Collected data entries:
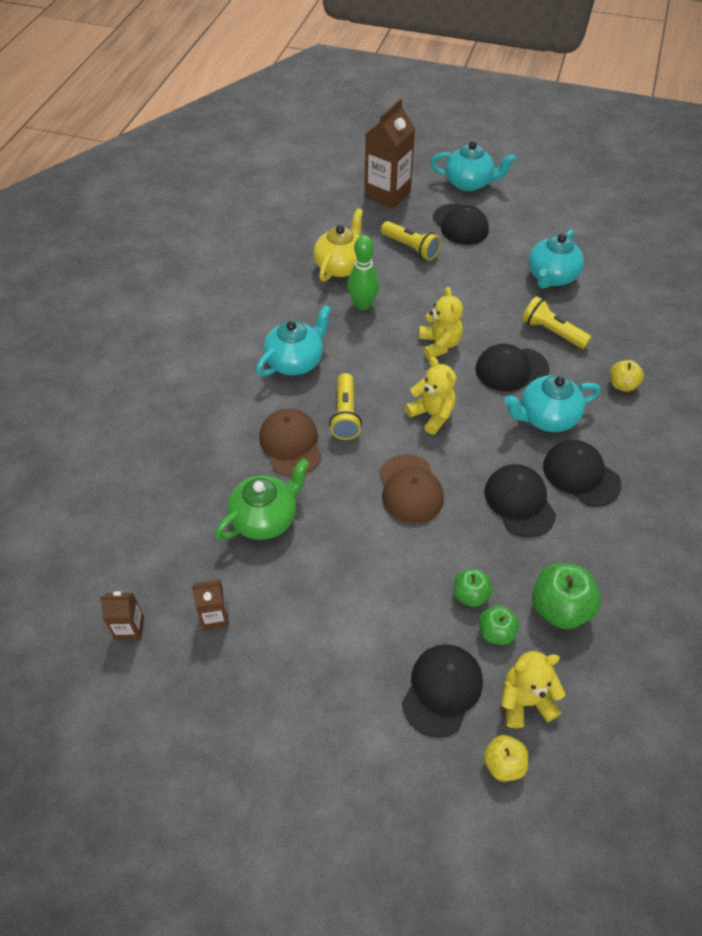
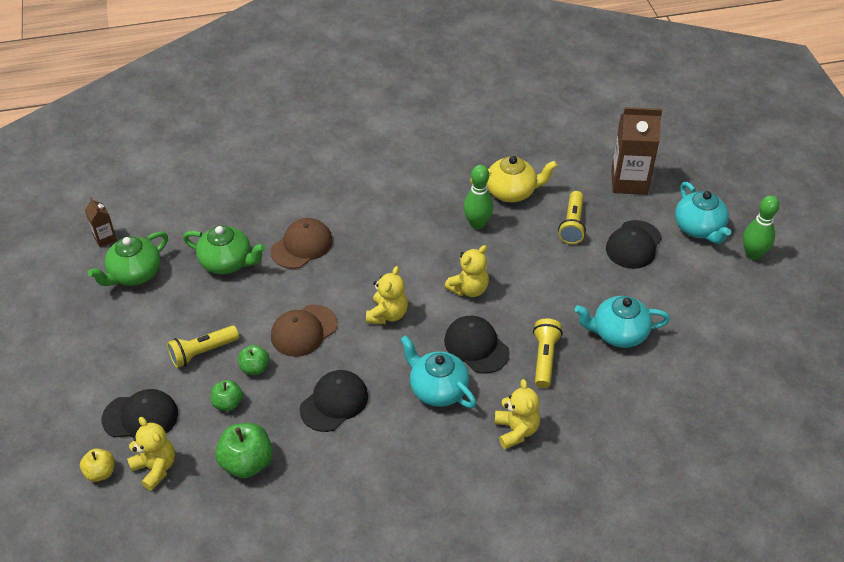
camera: 60 degrees right, 5 degrees down
(215, 617) = (135, 274): brown carton -> green teapot
(295, 361) = (384, 212): turquoise teapot -> none
(345, 415) = (351, 264): yellow flashlight -> yellow flashlight (202, 352)
(496, 632) = (204, 430): green apple -> green apple (255, 368)
(516, 170) = (753, 254): none -> green bowling pin
(581, 475) = (389, 434): black cap -> none
(622, 385) = (516, 430): yellow apple -> yellow teddy bear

What the task requires: Where a line of the records has the string "yellow", return that line.

Output below:
(345, 415) = (351, 264): yellow flashlight -> yellow flashlight (202, 352)
(622, 385) = (516, 430): yellow apple -> yellow teddy bear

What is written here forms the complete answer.